WHAT NEEDS TO BE DONE
Leave every picture out. Set down all the lines below exactly.

====== RECORDS FOR THE TASK

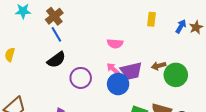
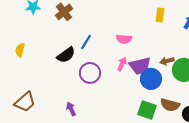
blue line: (56, 34) -> (86, 42), moved, turned 63
pink arrow: (113, 69) -> (122, 64), turned 72
blue circle: (118, 84) -> (151, 79), moved

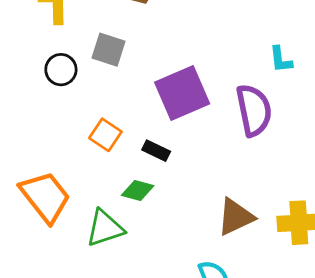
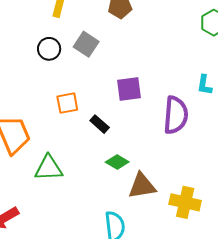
purple square: (182, 93) -> (129, 89), size x0.7
orange square: (105, 135) -> (67, 103), turned 30
green diamond: (138, 191) -> (117, 162), moved

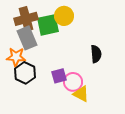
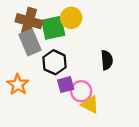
brown cross: (26, 19) -> (29, 21), turned 30
orange star: (16, 57) -> (18, 85), moved, turned 30
black hexagon: (25, 73) -> (54, 62), moved

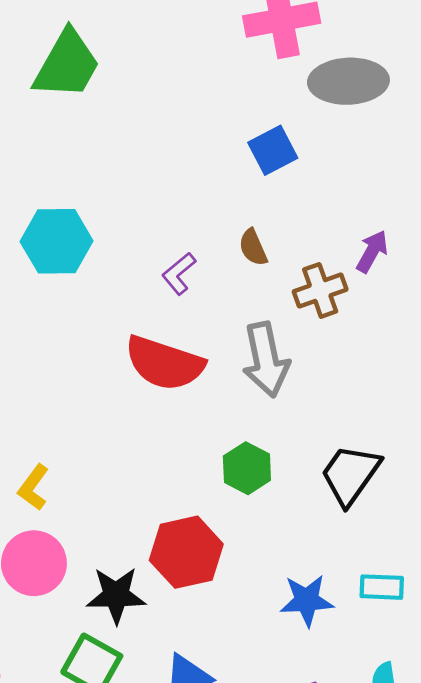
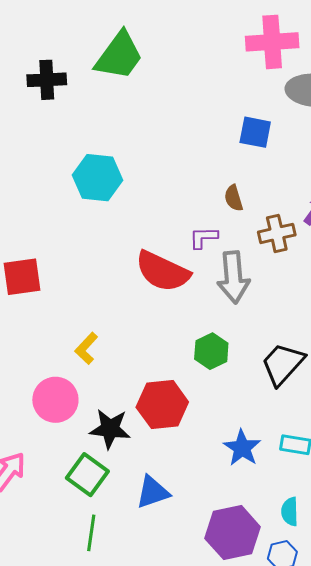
blue square: (273, 150) -> (255, 132), turned 32
purple L-shape: (179, 274) -> (203, 238), moved, turned 32
yellow L-shape: (33, 487) -> (86, 348), moved
blue star: (307, 600) -> (242, 448), turned 30

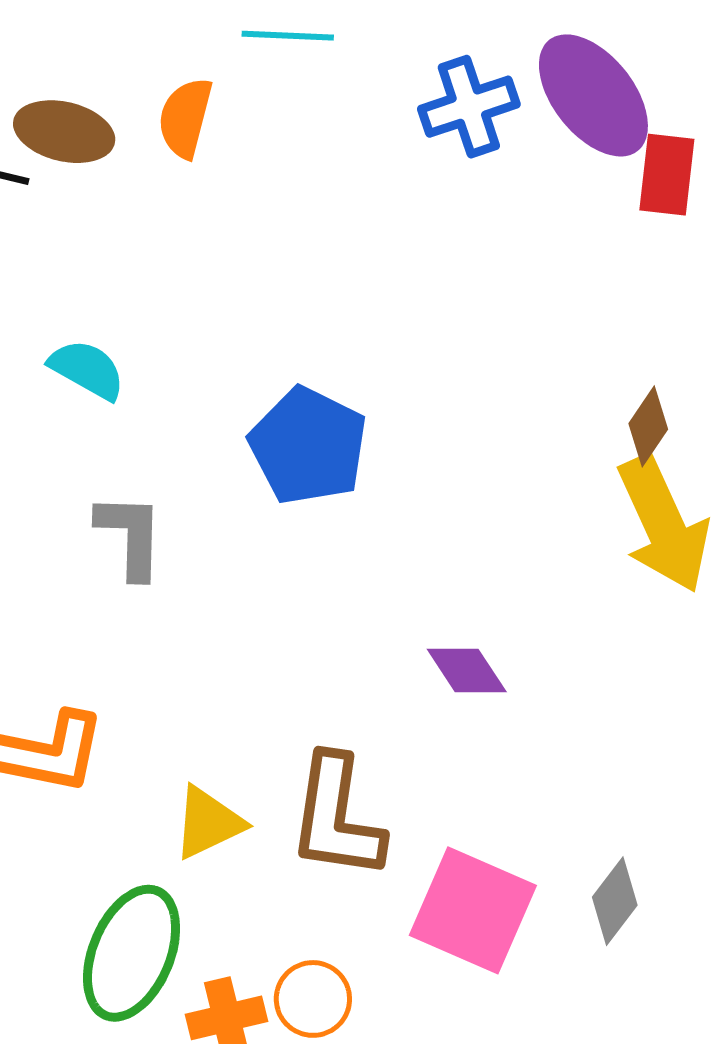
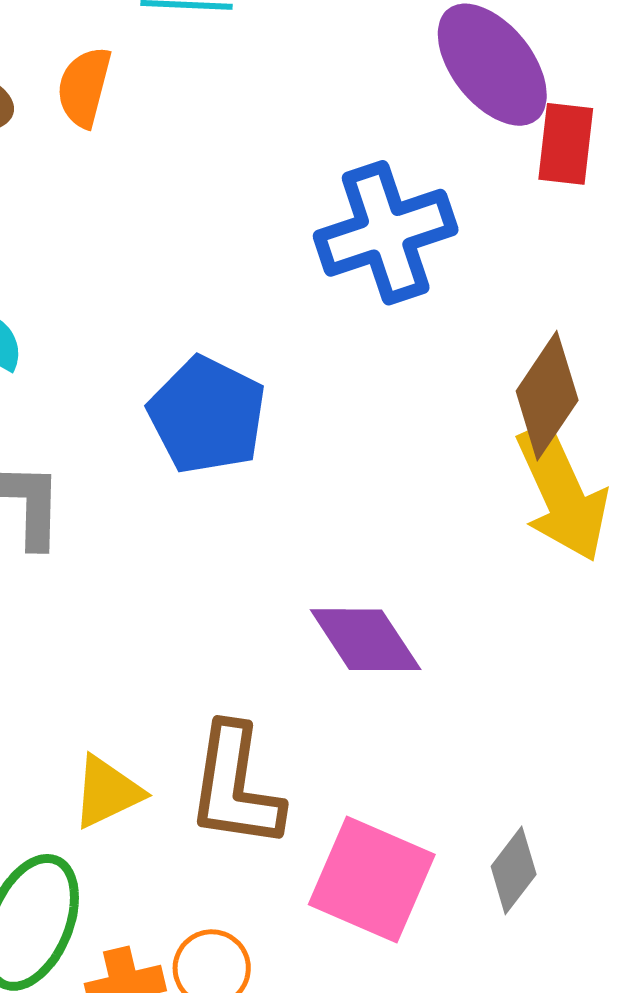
blue cross: (469, 107) -> (386, 233), moved, size x1.4
brown diamond: (648, 426) -> (547, 396), size x1.6
purple diamond: (467, 670) -> (366, 640), size x1.4

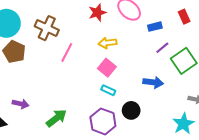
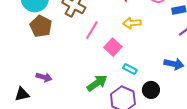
pink square: (107, 68) -> (113, 47), moved
green arrow: (56, 118) -> (97, 83), moved

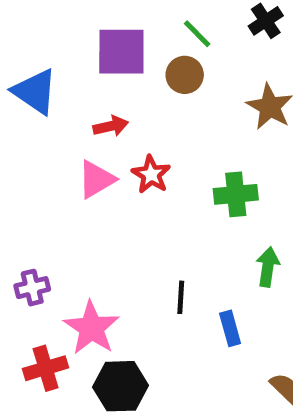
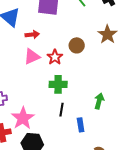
brown circle: (185, 75) -> (77, 45), moved
red arrow: (111, 126) -> (32, 35), moved
green cross: (236, 194) -> (58, 84), moved

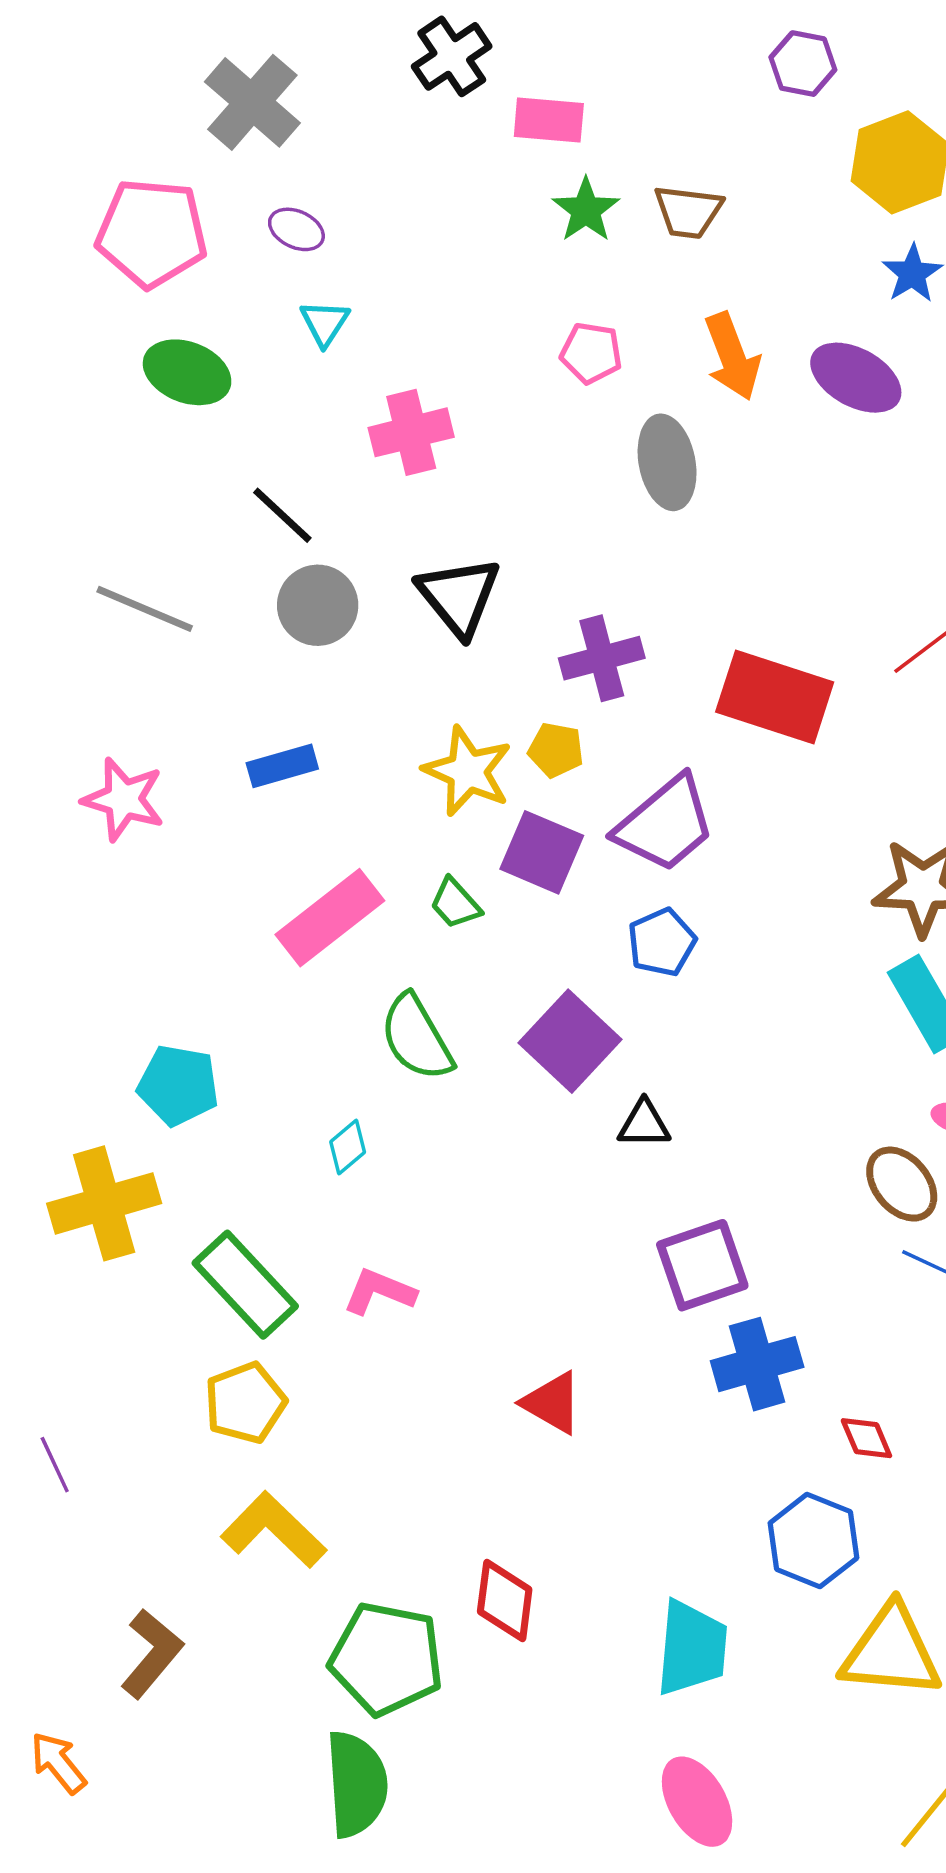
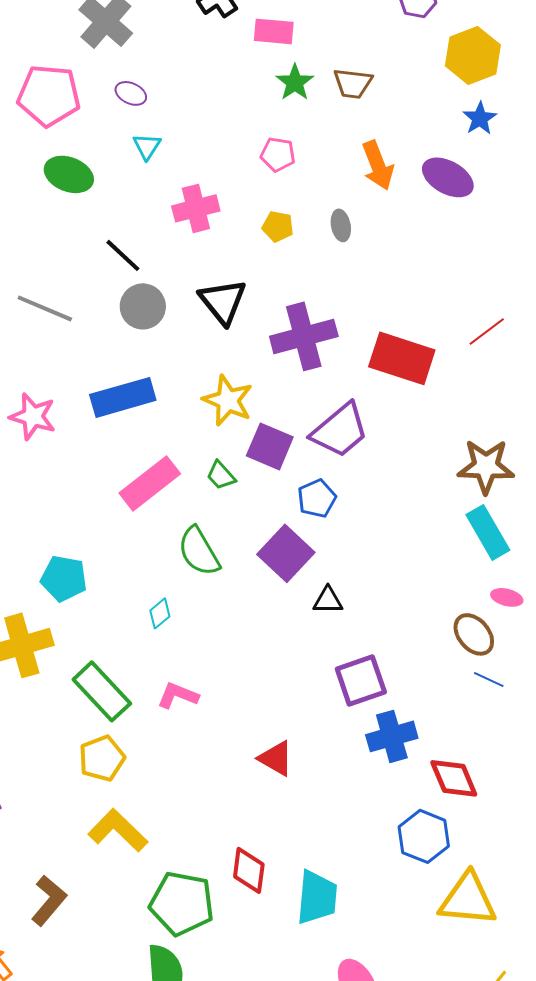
pink pentagon: (591, 353) -> (278, 154), moved
gray ellipse: (667, 462) -> (341, 225), size x0.6
purple cross: (602, 658) -> (304, 336), size x1.4
yellow pentagon: (556, 750) -> (278, 226), moved
blue rectangle: (282, 766) -> (123, 397), size x1.6
blue pentagon: (662, 942) -> (317, 498), moved
red diamond: (866, 1438) -> (454, 778), size x1.6
cyan trapezoid: (692, 1648) -> (317, 897), moved

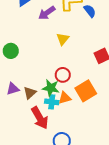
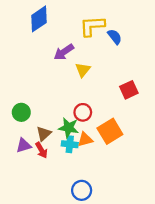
purple arrow: (47, 13) -> (64, 52), moved
green circle: (11, 51) -> (21, 112), moved
purple triangle: (13, 89) -> (24, 145), moved
red arrow: (40, 118) -> (41, 150), moved, size x0.6

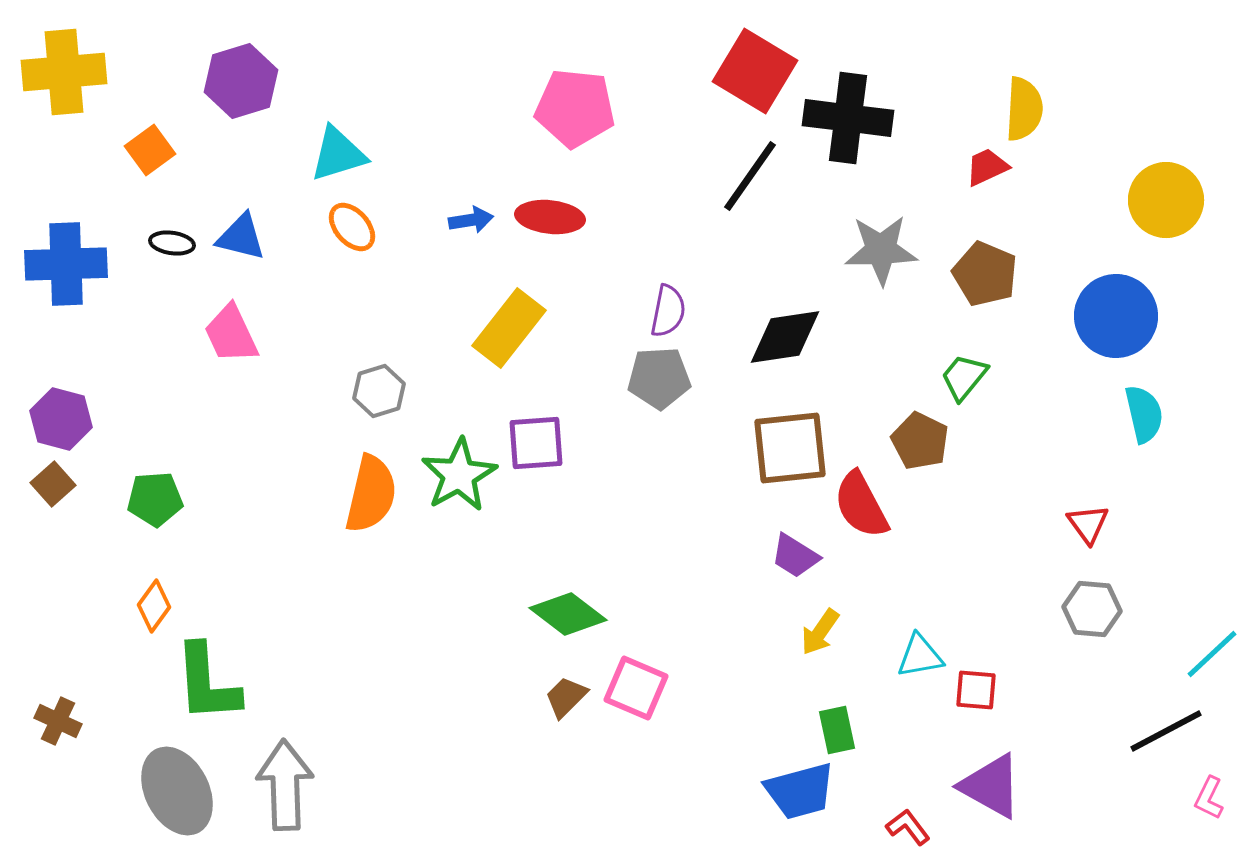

============

TASK SOLUTION
blue line: (56, 34) -> (86, 42), moved, turned 63
pink arrow: (113, 69) -> (122, 64), turned 72
blue circle: (118, 84) -> (151, 79), moved

purple square: (182, 93) -> (129, 89), size x0.7
orange square: (105, 135) -> (67, 103), turned 30
green diamond: (138, 191) -> (117, 162), moved

brown cross: (26, 19) -> (29, 21), turned 30
orange star: (16, 57) -> (18, 85), moved, turned 30
black hexagon: (25, 73) -> (54, 62), moved

blue square: (273, 150) -> (255, 132), turned 32
purple L-shape: (179, 274) -> (203, 238), moved, turned 32
yellow L-shape: (33, 487) -> (86, 348), moved
blue star: (307, 600) -> (242, 448), turned 30

blue cross: (469, 107) -> (386, 233), moved, size x1.4
brown diamond: (648, 426) -> (547, 396), size x1.6
purple diamond: (467, 670) -> (366, 640), size x1.4

pink square: (107, 68) -> (113, 47), moved
green arrow: (56, 118) -> (97, 83), moved

brown circle: (185, 75) -> (77, 45), moved
red arrow: (111, 126) -> (32, 35), moved
green cross: (236, 194) -> (58, 84), moved

pink pentagon: (591, 353) -> (278, 154), moved
gray ellipse: (667, 462) -> (341, 225), size x0.6
purple cross: (602, 658) -> (304, 336), size x1.4
yellow pentagon: (556, 750) -> (278, 226), moved
blue rectangle: (282, 766) -> (123, 397), size x1.6
blue pentagon: (662, 942) -> (317, 498), moved
red diamond: (866, 1438) -> (454, 778), size x1.6
cyan trapezoid: (692, 1648) -> (317, 897), moved

purple arrow: (47, 13) -> (64, 52), moved
green circle: (11, 51) -> (21, 112), moved
purple triangle: (13, 89) -> (24, 145), moved
red arrow: (40, 118) -> (41, 150), moved, size x0.6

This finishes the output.